Work item -
This task calls for copying each line below that contains "none".

Given records -
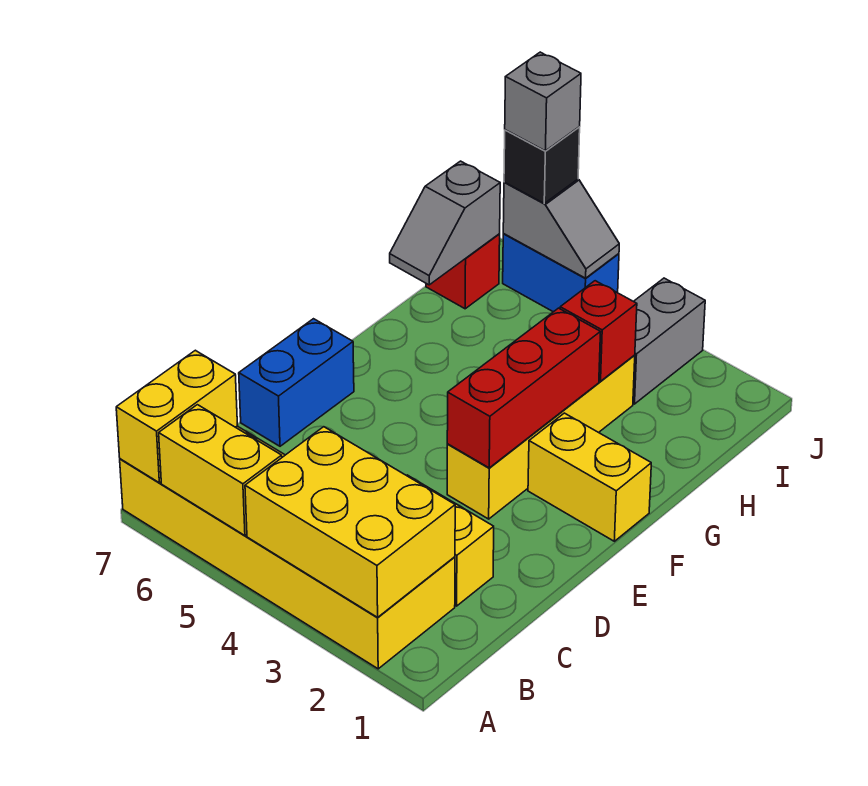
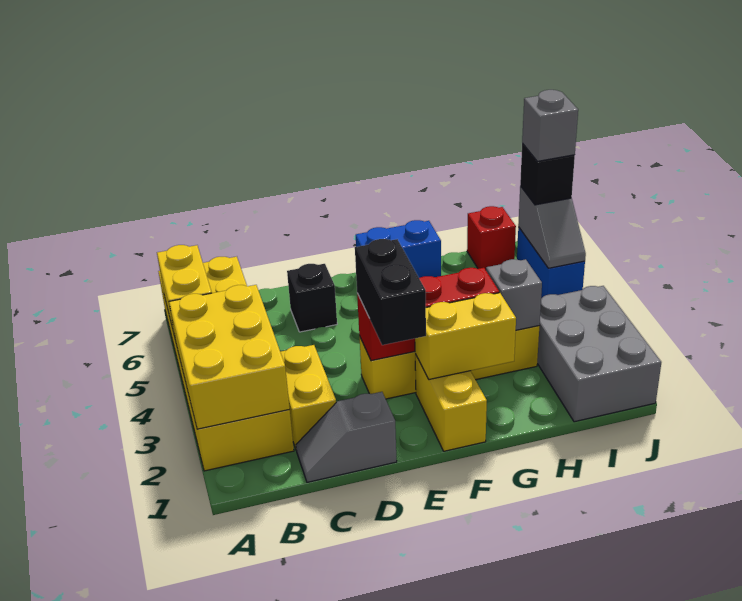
yellow brick A7:B7 level 2 -> yellow brick F2:G2 level 2
none -> black brick D6 level 1
blue brick D7:E7 level 1 -> blue brick F7:G7 level 1
none -> black brick E2:E3 level 3
red brick H3 level 2 -> grey brick H3 level 2
grey slope H7:I7 level 2 top I -> grey slope C1:D1 level 1 top D
grey brick I3:J3 level 1 -> grey brick I1:J3 level 1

Response box -
none -> black brick D6 level 1
none -> black brick E2:E3 level 3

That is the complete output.